• Extracted entries:
##########

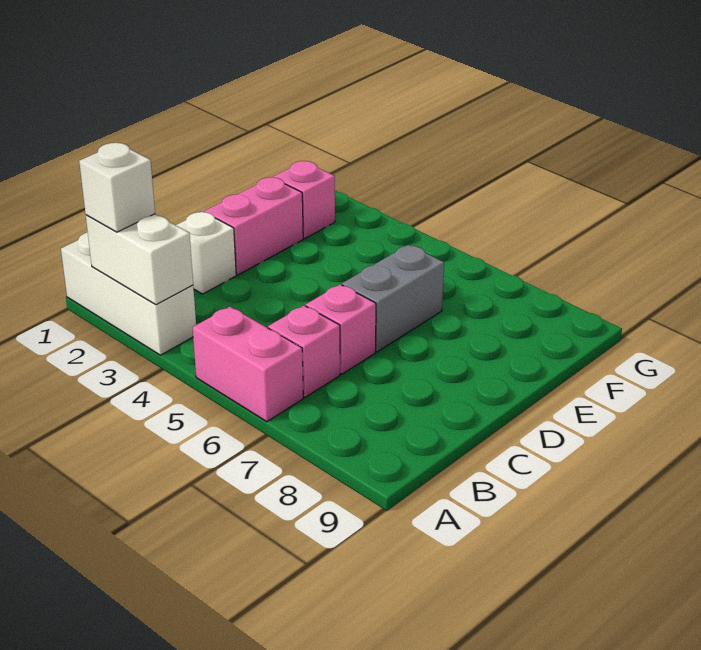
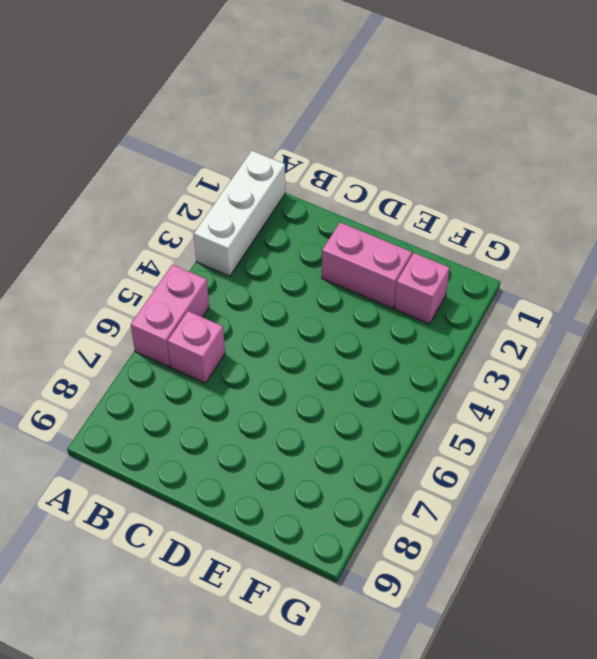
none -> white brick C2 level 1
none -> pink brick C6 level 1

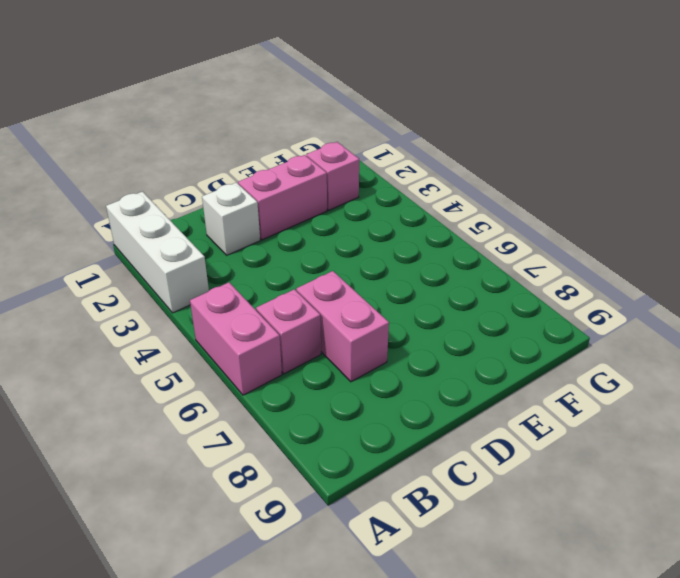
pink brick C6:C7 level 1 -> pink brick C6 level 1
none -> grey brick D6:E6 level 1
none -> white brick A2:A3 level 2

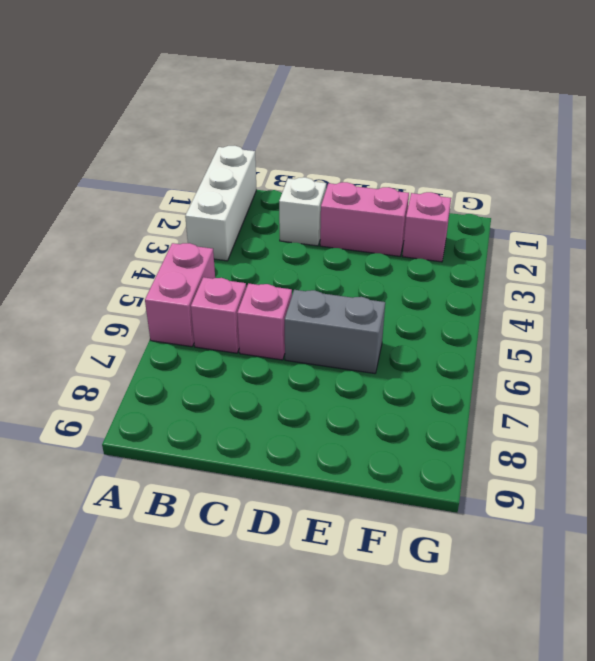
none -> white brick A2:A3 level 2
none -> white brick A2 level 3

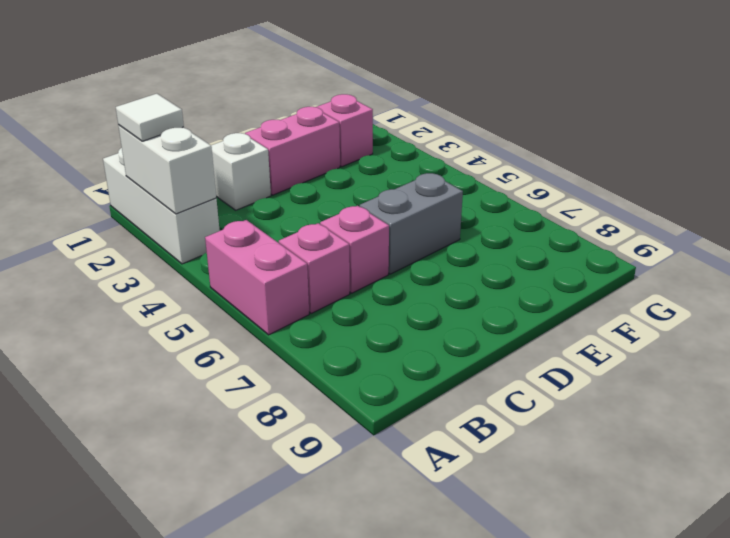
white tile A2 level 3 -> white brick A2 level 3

##########

• Task directions: Are you able to set down all the lines above exactly, without any pictures?

• Reply:
none -> white brick C2 level 1
none -> pink brick C6 level 1

pink brick C6:C7 level 1 -> pink brick C6 level 1
none -> grey brick D6:E6 level 1
none -> white brick A2:A3 level 2

none -> white brick A2:A3 level 2
none -> white brick A2 level 3

white tile A2 level 3 -> white brick A2 level 3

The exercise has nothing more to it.